* [Records for the task]
- - - - - - -
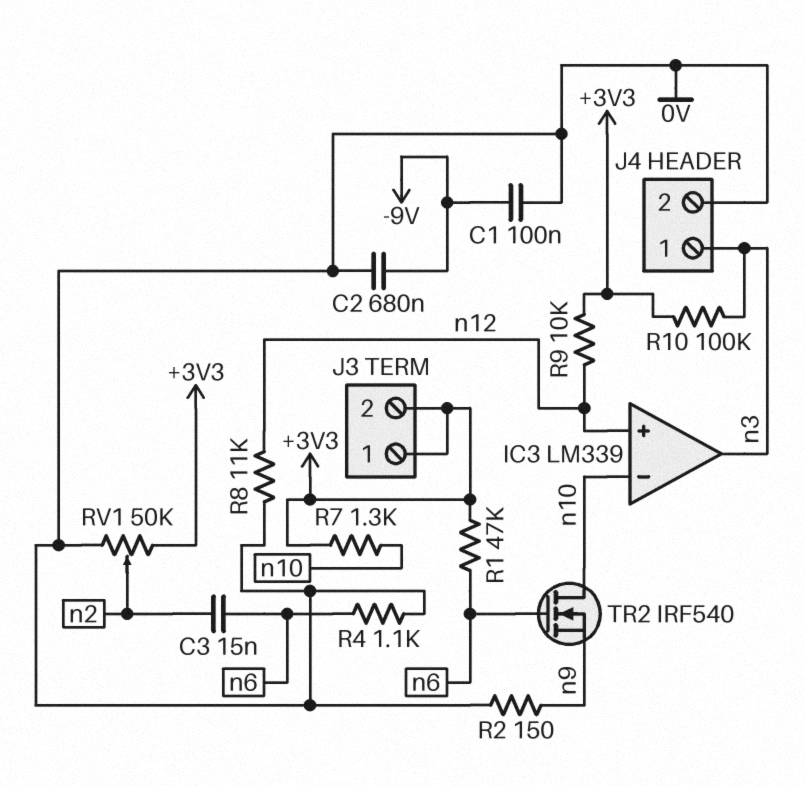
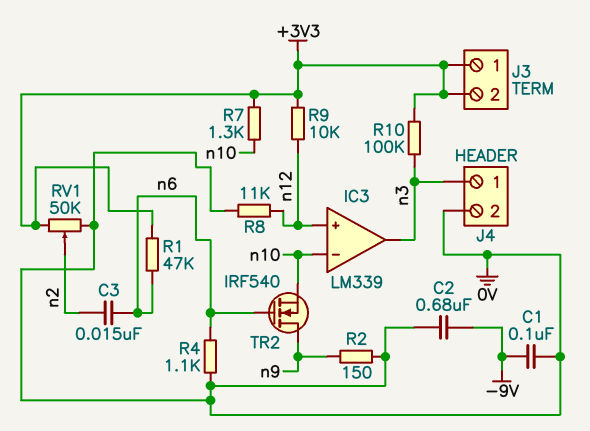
TR2: NMOS IRF540 (G n6, D n10, S n9) -> NMOS IRF540 (G n6, D n9, S n10)

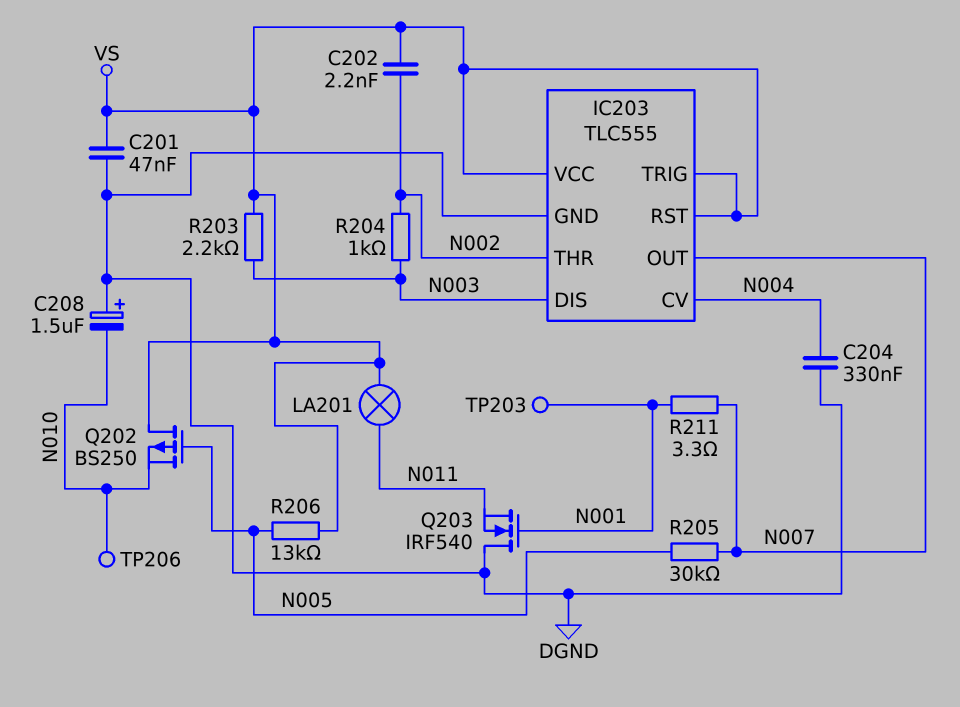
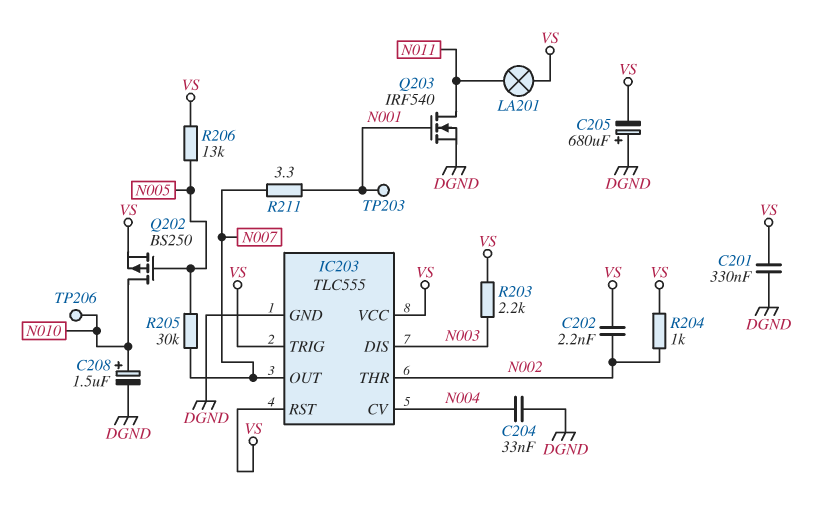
C201: 47nF (DGND, VS) -> 330nF (DGND, VS)
C204: 330nF (DGND, N004) -> 33nF (DGND, N004)
C205: none -> 680uF (plus DGND, minus VS)
C208: 1.5uF (plus DGND, minus N010) -> 1.5uF (plus N010, minus DGND)
Q202: PMOS BS250 (G N005, D VS, S N010) -> PMOS BS250 (G N005, D N010, S VS)
Q203: NMOS IRF540 (G N001, D DGND, S N011) -> NMOS IRF540 (G N001, D N011, S DGND)
R204: 1k (N002, N003) -> 1k (N002, VS)

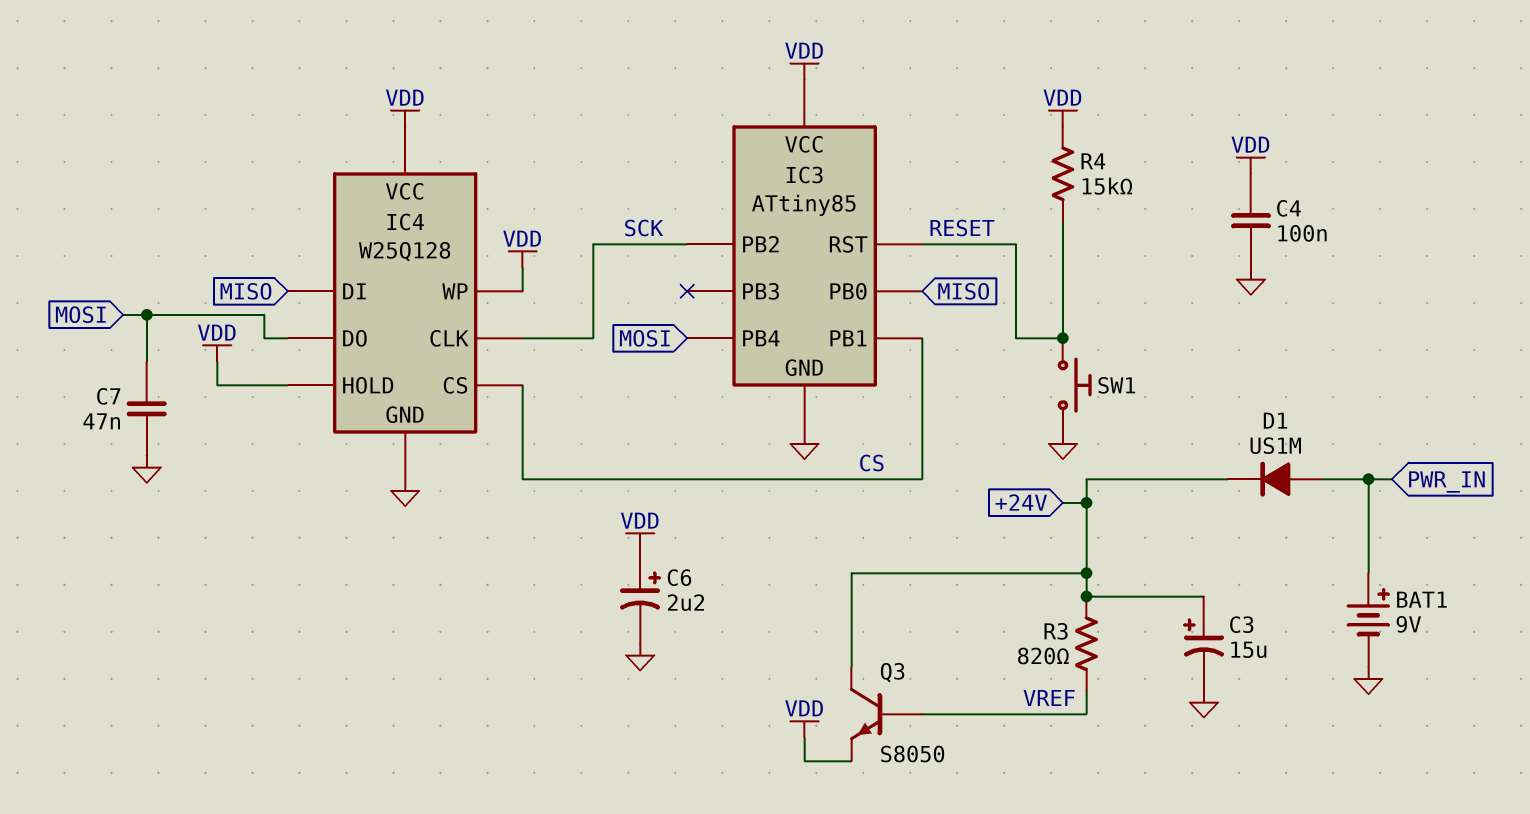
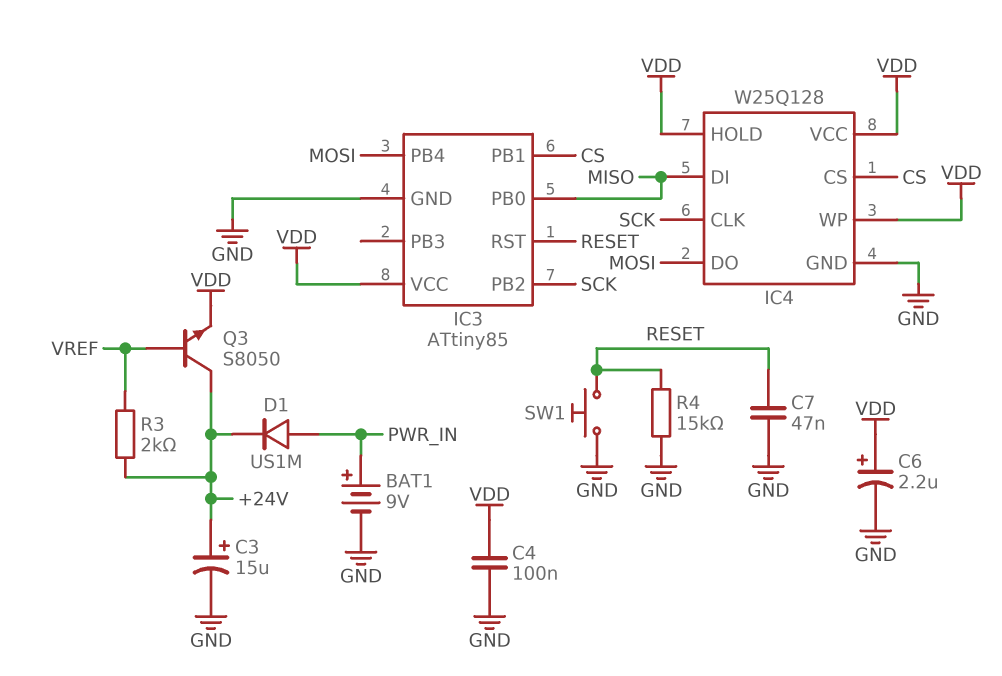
C7: 47nF (GND, MOSI) -> 47nF (GND, RESET)
R3: 820 (+24V, VREF) -> 2k (+24V, VREF)
R4: 15k (RESET, VDD) -> 15k (GND, RESET)

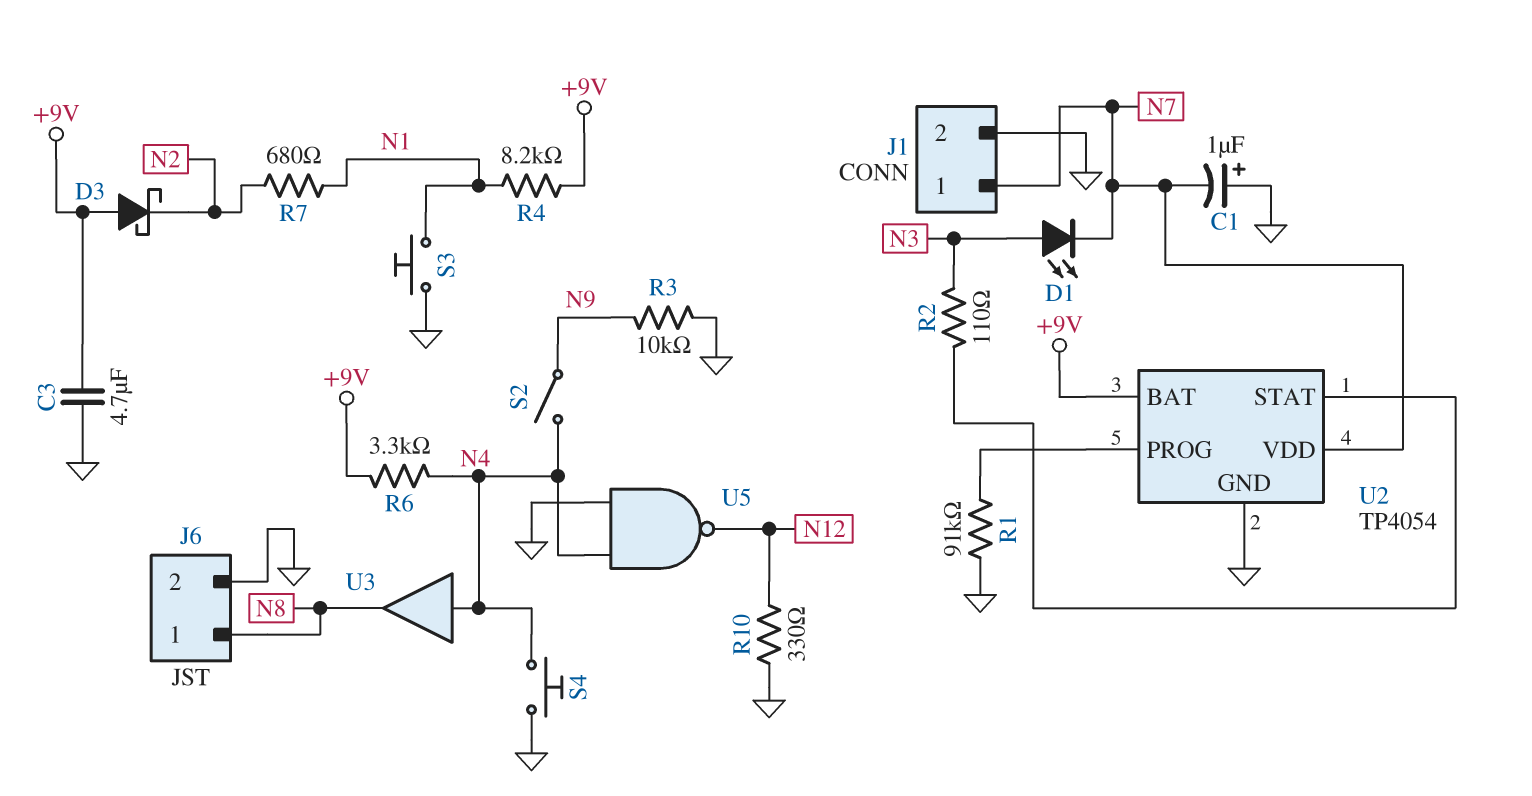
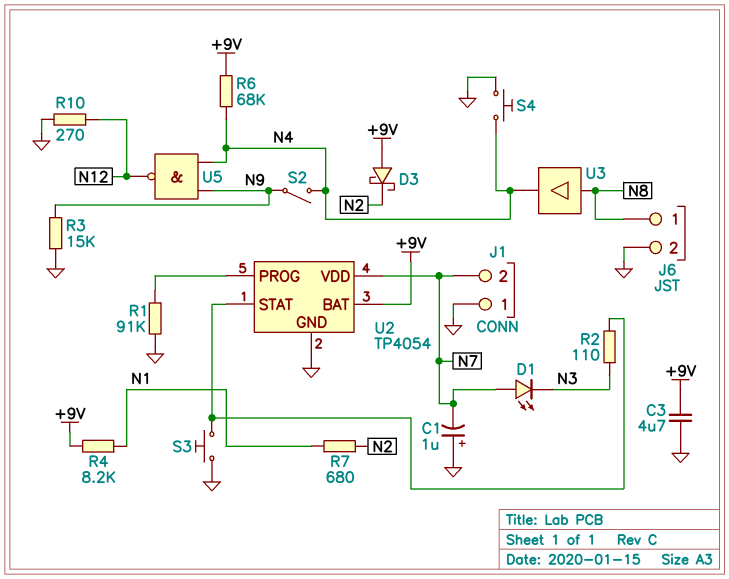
D1: LED (A N3, K N7) -> LED (A N7, K N3)
J1 pin 1: N7 -> GND
J1 pin 2: GND -> N7
R3: 10k (GND, N9) -> 15k (GND, N9)
R6: 3.3k (+9V, N4) -> 68k (+9V, N4)
R10: 330 (GND, N12) -> 270 (GND, N12)
S3: button (GND, N1) -> button (GND, U2/STAT)
U3: buffer (in N4, out N8) -> buffer (in N8, out N4)
U5: NAND (in GND, in N4, out N12) -> NAND (in N4, in N9, out N12)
- - - - - - -
* [Exercise brief] The answer should consist of all the records, duplicated exactly, with no images included.

* [Answer below]
TR2: NMOS IRF540 (G n6, D n10, S n9) -> NMOS IRF540 (G n6, D n9, S n10)

C201: 47nF (DGND, VS) -> 330nF (DGND, VS)
C204: 330nF (DGND, N004) -> 33nF (DGND, N004)
C205: none -> 680uF (plus DGND, minus VS)
C208: 1.5uF (plus DGND, minus N010) -> 1.5uF (plus N010, minus DGND)
Q202: PMOS BS250 (G N005, D VS, S N010) -> PMOS BS250 (G N005, D N010, S VS)
Q203: NMOS IRF540 (G N001, D DGND, S N011) -> NMOS IRF540 (G N001, D N011, S DGND)
R204: 1k (N002, N003) -> 1k (N002, VS)

C7: 47nF (GND, MOSI) -> 47nF (GND, RESET)
R3: 820 (+24V, VREF) -> 2k (+24V, VREF)
R4: 15k (RESET, VDD) -> 15k (GND, RESET)

D1: LED (A N3, K N7) -> LED (A N7, K N3)
J1 pin 1: N7 -> GND
J1 pin 2: GND -> N7
R3: 10k (GND, N9) -> 15k (GND, N9)
R6: 3.3k (+9V, N4) -> 68k (+9V, N4)
R10: 330 (GND, N12) -> 270 (GND, N12)
S3: button (GND, N1) -> button (GND, U2/STAT)
U3: buffer (in N4, out N8) -> buffer (in N8, out N4)
U5: NAND (in GND, in N4, out N12) -> NAND (in N4, in N9, out N12)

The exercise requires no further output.